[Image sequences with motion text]
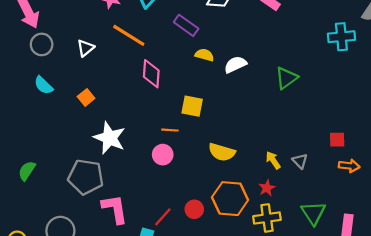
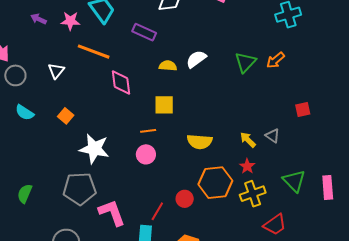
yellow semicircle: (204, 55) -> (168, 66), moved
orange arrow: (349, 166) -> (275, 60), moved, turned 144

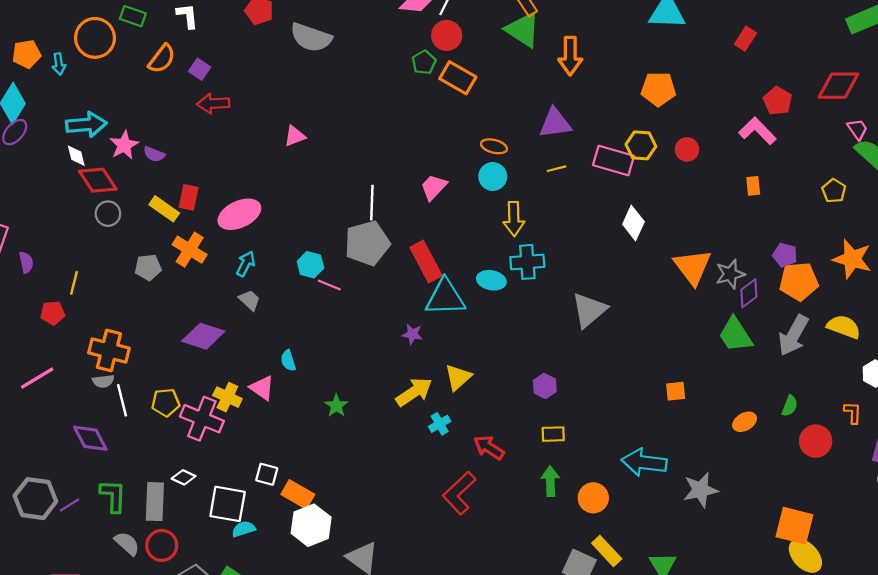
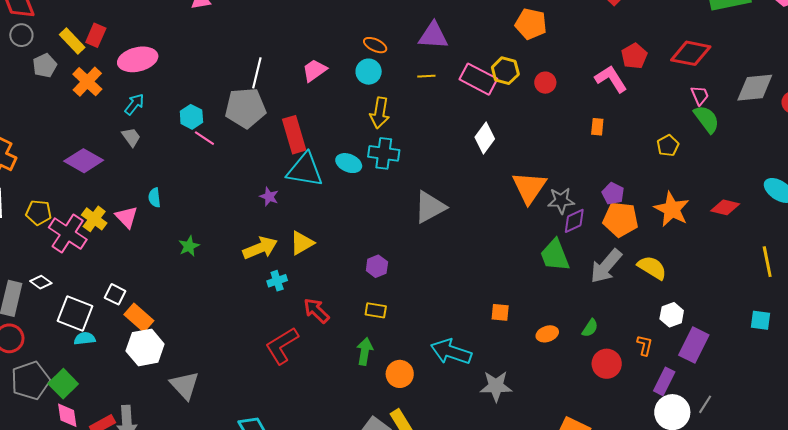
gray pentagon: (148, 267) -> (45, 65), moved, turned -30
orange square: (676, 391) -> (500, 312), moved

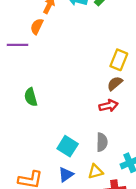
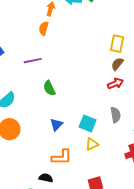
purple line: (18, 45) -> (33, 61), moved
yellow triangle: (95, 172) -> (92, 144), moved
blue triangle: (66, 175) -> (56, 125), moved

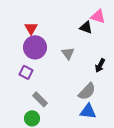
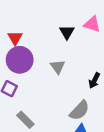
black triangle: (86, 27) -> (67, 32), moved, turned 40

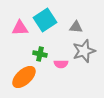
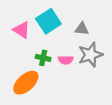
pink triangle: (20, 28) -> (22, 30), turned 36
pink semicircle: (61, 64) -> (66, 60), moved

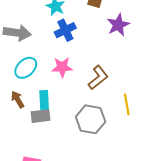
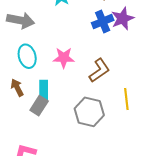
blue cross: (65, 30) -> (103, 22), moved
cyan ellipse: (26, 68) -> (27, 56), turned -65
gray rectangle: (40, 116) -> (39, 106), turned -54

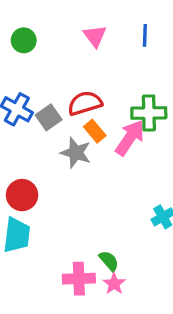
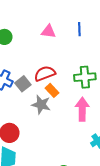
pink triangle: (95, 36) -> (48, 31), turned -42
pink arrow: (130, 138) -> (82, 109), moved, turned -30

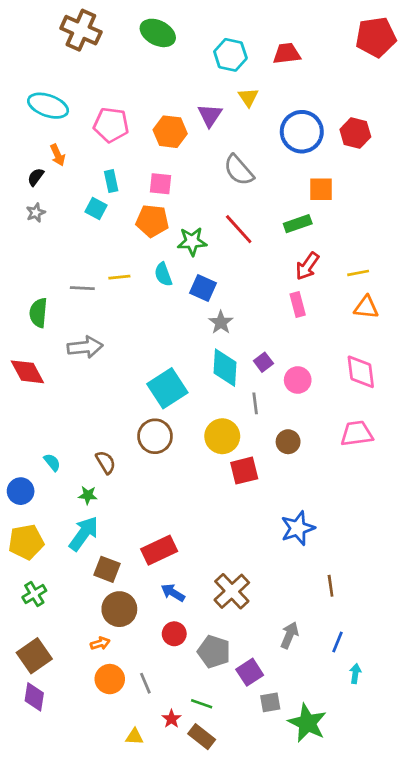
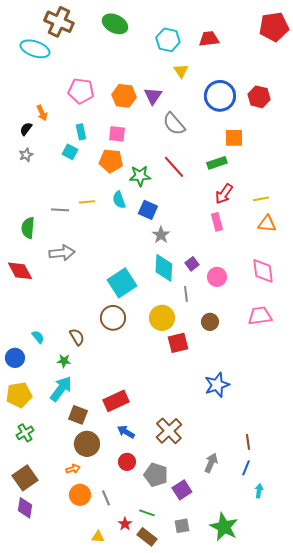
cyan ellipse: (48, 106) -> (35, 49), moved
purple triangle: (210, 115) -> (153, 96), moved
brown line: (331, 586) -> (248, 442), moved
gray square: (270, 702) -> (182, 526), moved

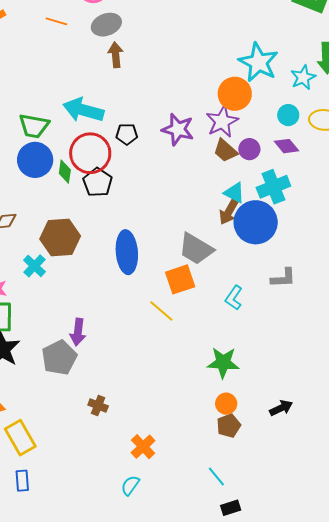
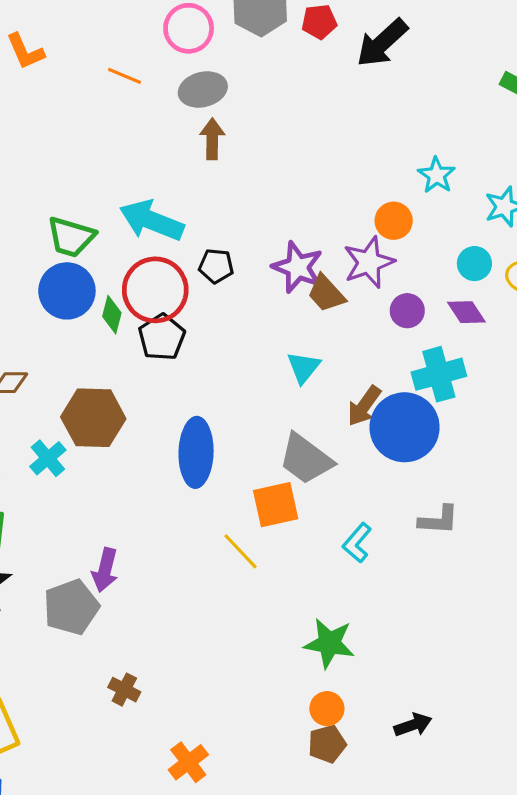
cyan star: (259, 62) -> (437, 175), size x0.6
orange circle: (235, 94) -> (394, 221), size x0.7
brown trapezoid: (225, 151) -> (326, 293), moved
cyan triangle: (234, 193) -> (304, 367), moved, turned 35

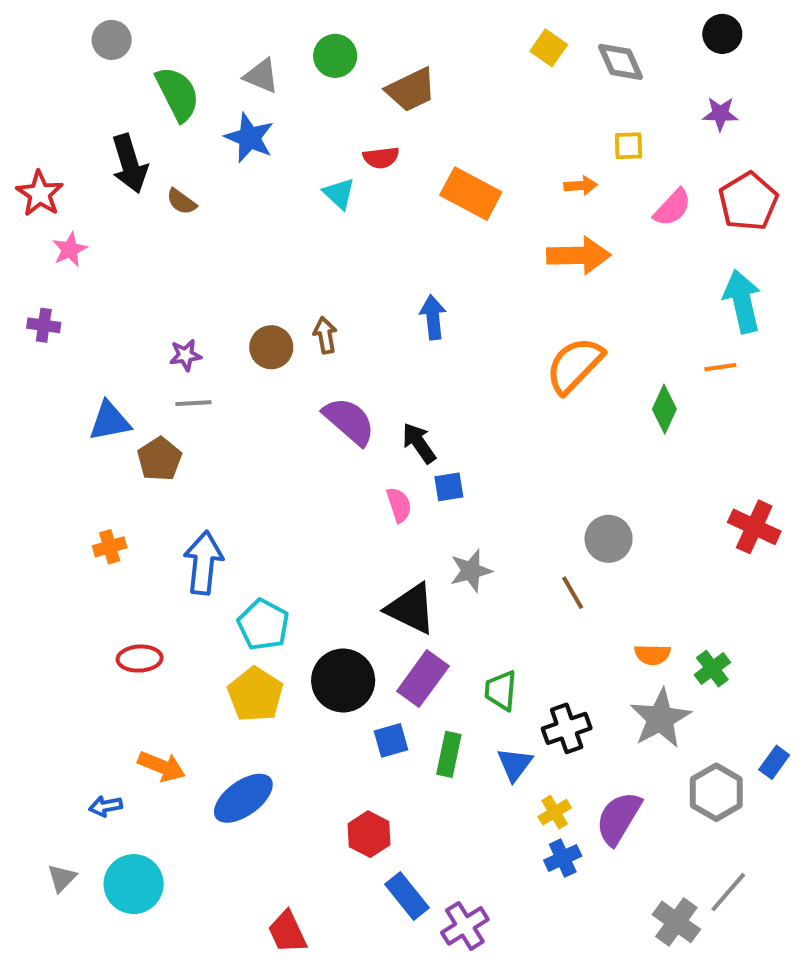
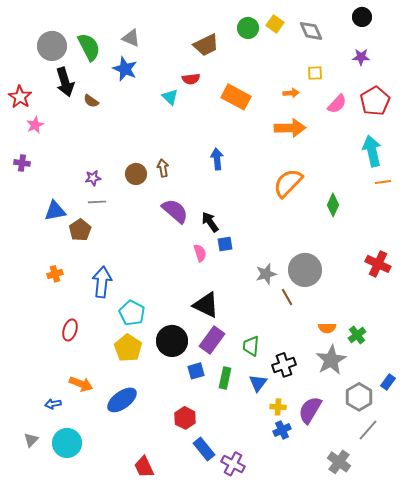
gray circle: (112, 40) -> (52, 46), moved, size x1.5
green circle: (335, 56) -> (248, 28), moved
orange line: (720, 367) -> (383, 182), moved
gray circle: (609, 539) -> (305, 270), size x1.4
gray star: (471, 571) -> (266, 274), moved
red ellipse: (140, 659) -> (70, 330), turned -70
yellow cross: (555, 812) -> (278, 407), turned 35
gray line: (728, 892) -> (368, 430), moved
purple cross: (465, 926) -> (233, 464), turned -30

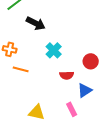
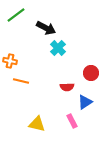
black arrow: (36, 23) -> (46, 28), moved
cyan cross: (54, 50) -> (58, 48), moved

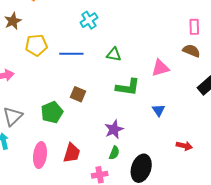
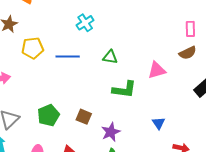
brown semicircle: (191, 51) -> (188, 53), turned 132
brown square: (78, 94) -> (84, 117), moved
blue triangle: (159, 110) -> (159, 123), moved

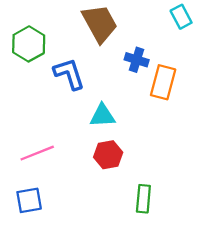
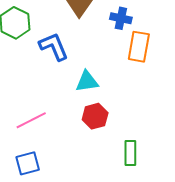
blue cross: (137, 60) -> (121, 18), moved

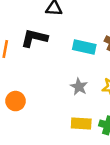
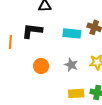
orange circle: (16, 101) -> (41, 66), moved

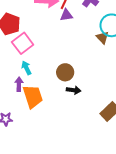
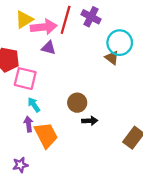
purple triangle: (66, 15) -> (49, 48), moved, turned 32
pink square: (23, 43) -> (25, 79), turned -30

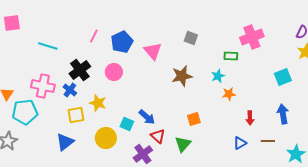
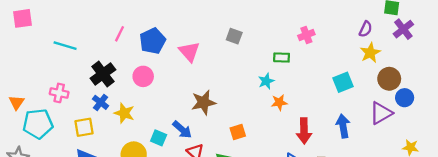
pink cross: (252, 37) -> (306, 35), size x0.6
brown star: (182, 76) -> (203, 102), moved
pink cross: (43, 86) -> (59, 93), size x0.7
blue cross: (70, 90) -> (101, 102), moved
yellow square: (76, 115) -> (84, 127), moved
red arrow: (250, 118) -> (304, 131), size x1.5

## TASK TO CARRY OUT
Reproduce each entry precisely. Leave the pictures out.

## EXERCISE ANSWER
yellow semicircle: (204, 55) -> (168, 66), moved
orange arrow: (349, 166) -> (275, 60), moved, turned 144

gray pentagon: (148, 267) -> (45, 65), moved, turned -30
orange square: (676, 391) -> (500, 312), moved

purple line: (18, 45) -> (33, 61), moved
yellow triangle: (95, 172) -> (92, 144), moved
blue triangle: (66, 175) -> (56, 125), moved

black triangle: (86, 27) -> (67, 32), moved, turned 40

pink triangle: (20, 28) -> (22, 30), turned 36
pink semicircle: (61, 64) -> (66, 60), moved

blue cross: (65, 30) -> (103, 22), moved
cyan ellipse: (26, 68) -> (27, 56), turned -65
gray rectangle: (40, 116) -> (39, 106), turned -54

pink triangle: (95, 36) -> (48, 31), turned -42
pink arrow: (130, 138) -> (82, 109), moved, turned -30

cyan ellipse: (48, 106) -> (35, 49), moved
purple triangle: (210, 115) -> (153, 96), moved
brown line: (331, 586) -> (248, 442), moved
gray square: (270, 702) -> (182, 526), moved

cyan star: (259, 62) -> (437, 175), size x0.6
orange circle: (235, 94) -> (394, 221), size x0.7
brown trapezoid: (225, 151) -> (326, 293), moved
cyan triangle: (234, 193) -> (304, 367), moved, turned 35

gray circle: (112, 40) -> (52, 46), moved, size x1.5
green circle: (335, 56) -> (248, 28), moved
orange line: (720, 367) -> (383, 182), moved
gray circle: (609, 539) -> (305, 270), size x1.4
gray star: (471, 571) -> (266, 274), moved
red ellipse: (140, 659) -> (70, 330), turned -70
yellow cross: (555, 812) -> (278, 407), turned 35
gray line: (728, 892) -> (368, 430), moved
purple cross: (465, 926) -> (233, 464), turned -30

black arrow: (36, 23) -> (46, 28), moved
cyan cross: (54, 50) -> (58, 48), moved

brown semicircle: (191, 51) -> (188, 53), turned 132
brown square: (78, 94) -> (84, 117), moved
blue triangle: (159, 110) -> (159, 123), moved

blue cross: (137, 60) -> (121, 18), moved

orange circle: (16, 101) -> (41, 66), moved

purple triangle: (66, 15) -> (49, 48), moved, turned 32
pink square: (23, 43) -> (25, 79), turned -30

pink cross: (252, 37) -> (306, 35), size x0.6
brown star: (182, 76) -> (203, 102), moved
pink cross: (43, 86) -> (59, 93), size x0.7
blue cross: (70, 90) -> (101, 102), moved
yellow square: (76, 115) -> (84, 127), moved
red arrow: (250, 118) -> (304, 131), size x1.5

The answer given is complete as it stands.